**Work item**
What's wanted here is the full listing below, repeated exactly, with no images in it.

**Recorded information**
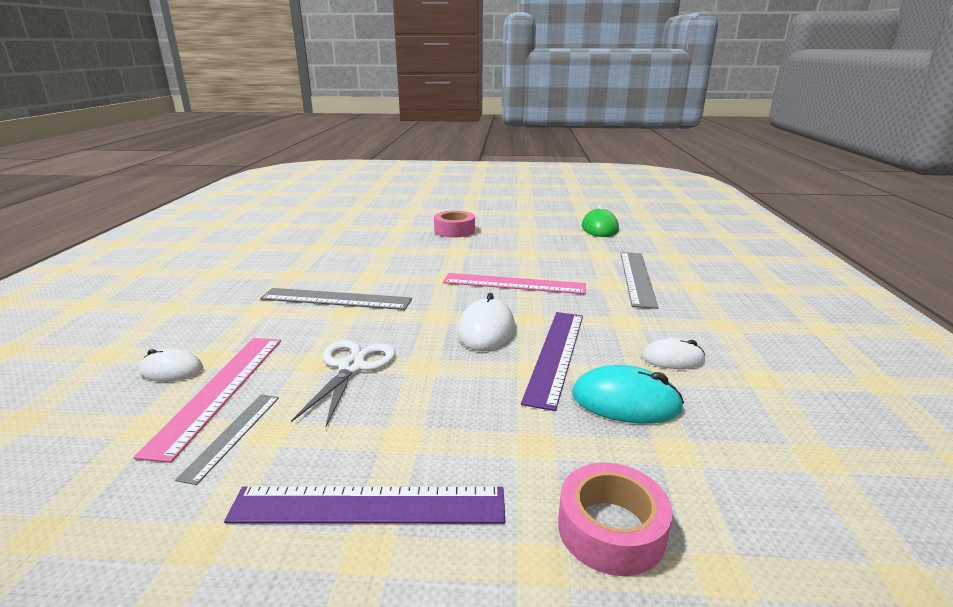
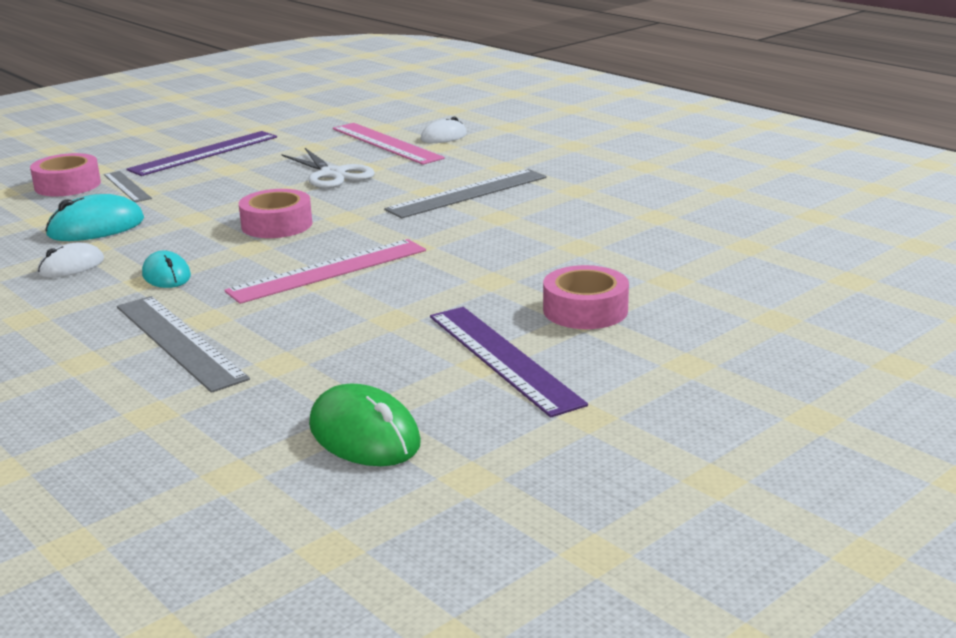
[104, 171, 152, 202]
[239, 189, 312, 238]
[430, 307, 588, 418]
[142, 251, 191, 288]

**Solution to the problem**
[104, 171, 152, 202]
[239, 189, 312, 238]
[430, 307, 588, 418]
[142, 251, 191, 288]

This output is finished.